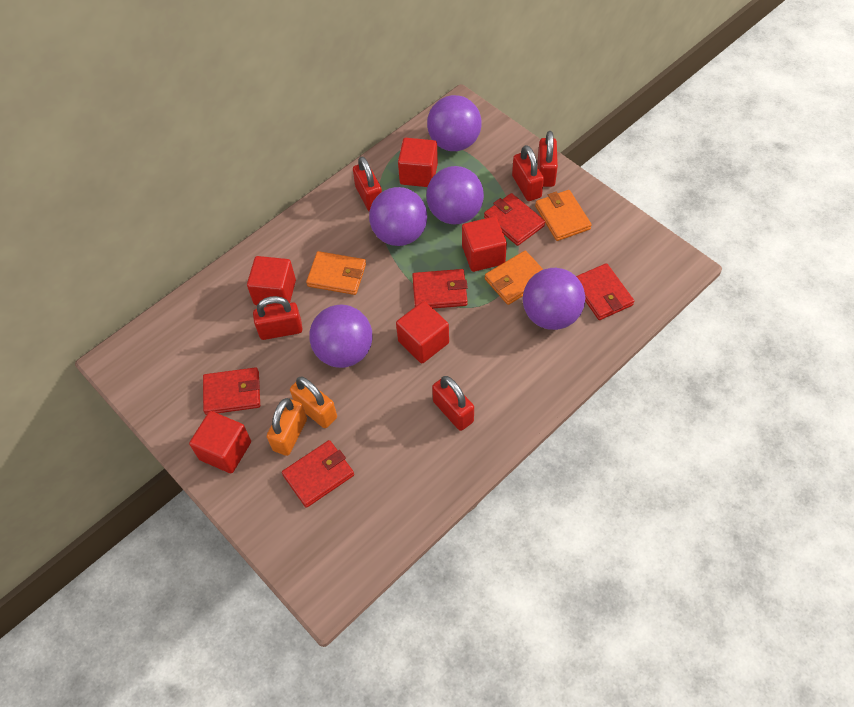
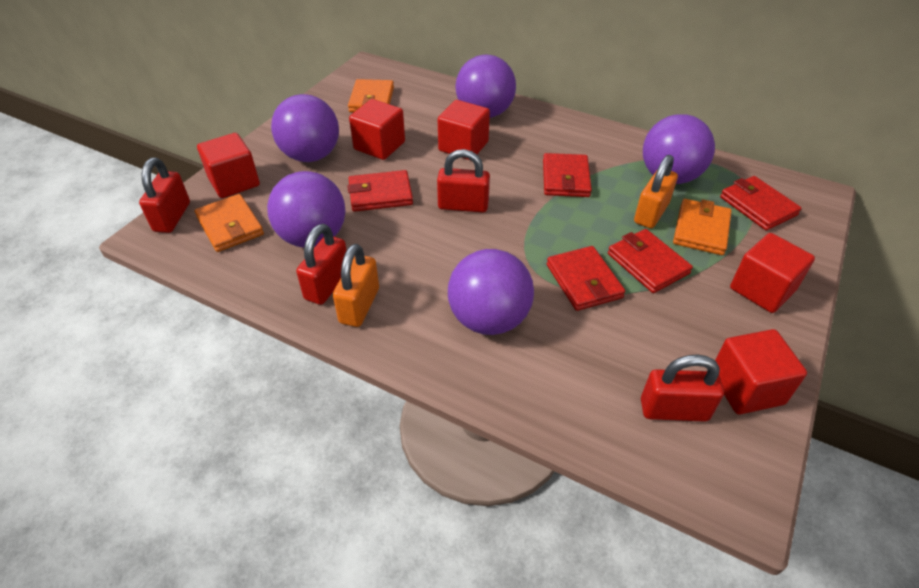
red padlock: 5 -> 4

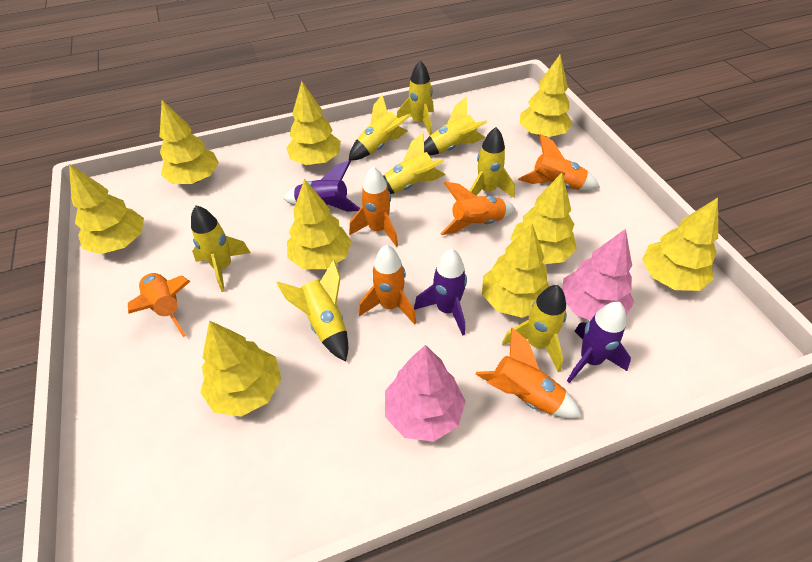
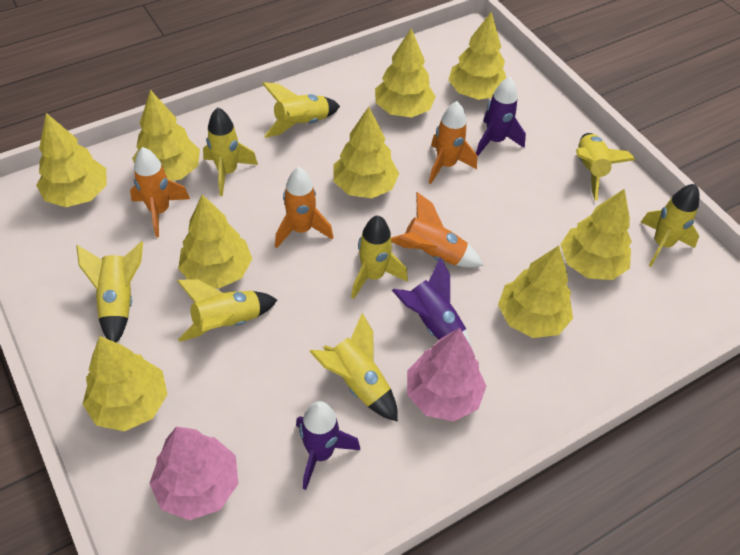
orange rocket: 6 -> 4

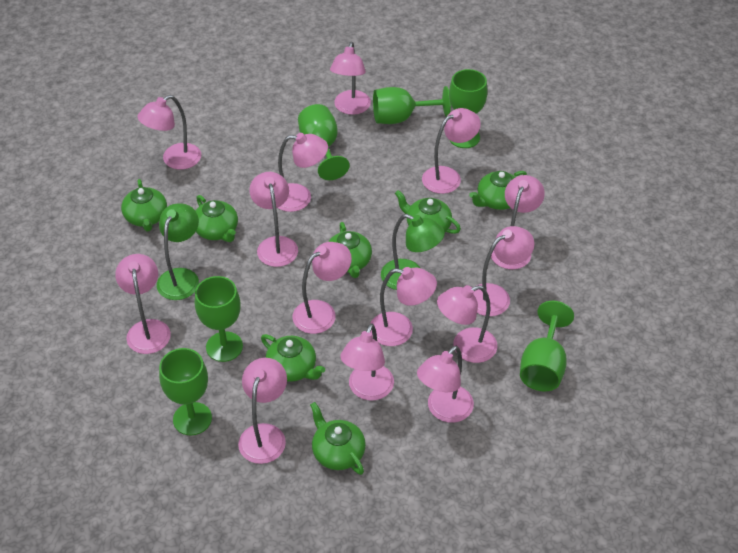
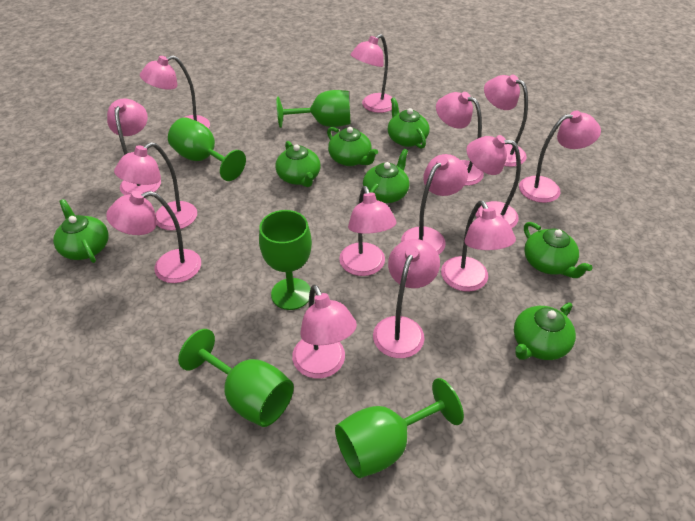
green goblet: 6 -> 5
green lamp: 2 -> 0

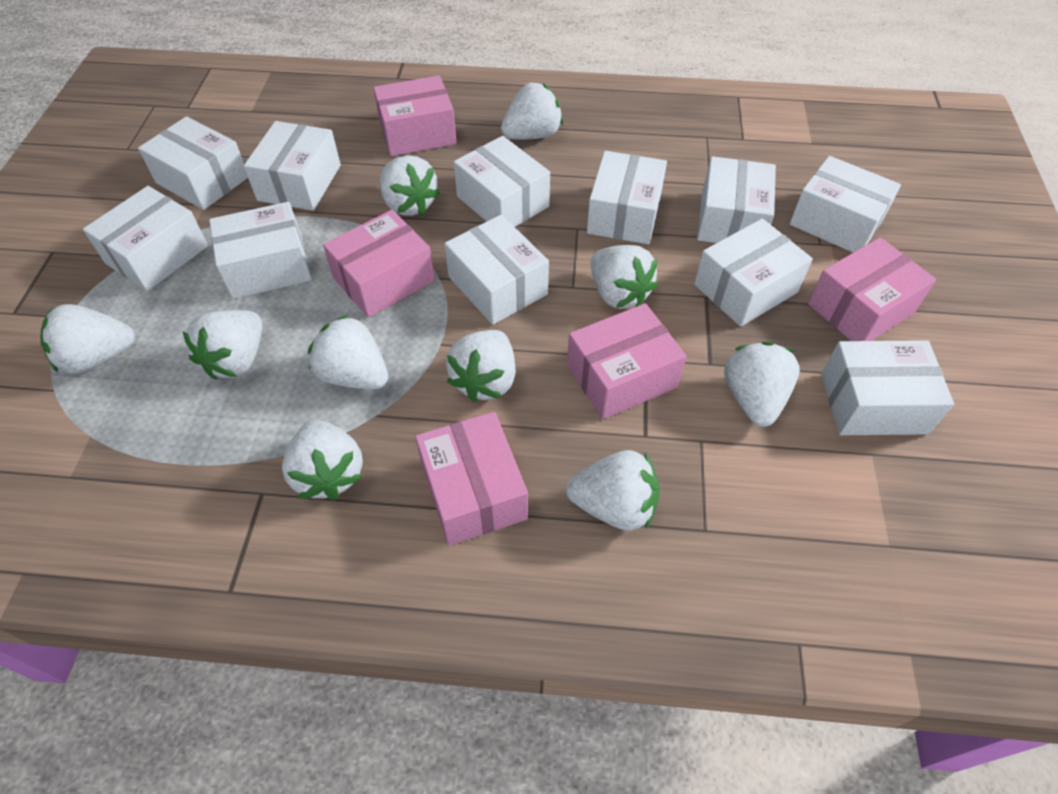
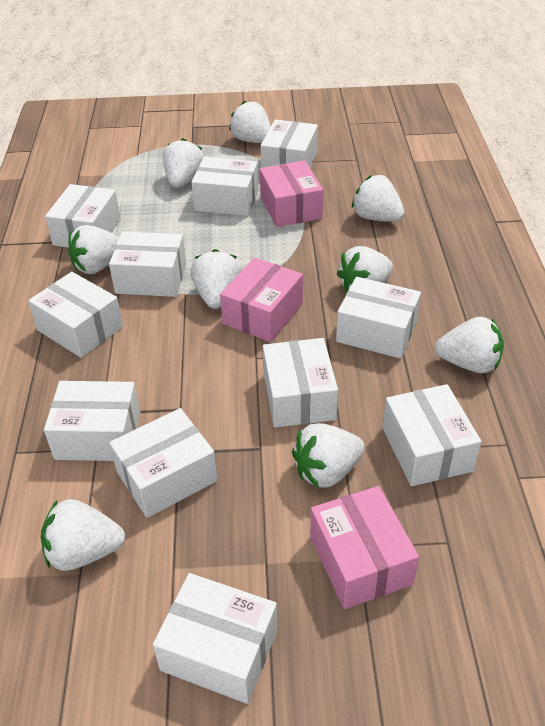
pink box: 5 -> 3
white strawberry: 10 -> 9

...

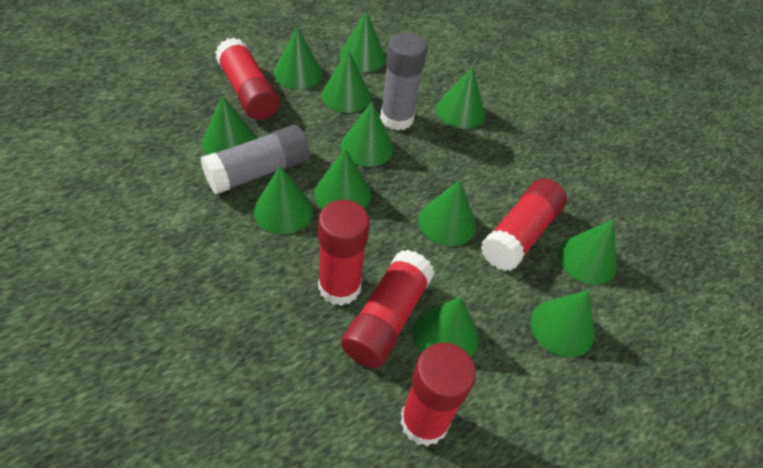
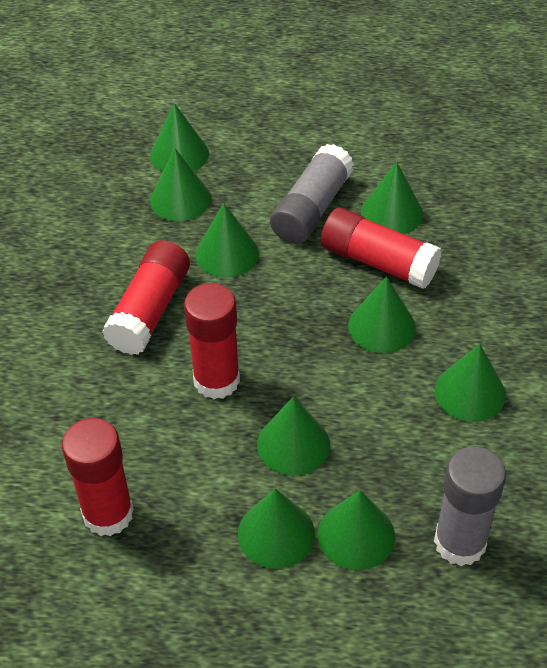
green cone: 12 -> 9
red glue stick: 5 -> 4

What is needed: All lines of the material that contain the word "green" should be listed.

Solution for this problem:
green goblet: 6 -> 5
green lamp: 2 -> 0
green cone: 12 -> 9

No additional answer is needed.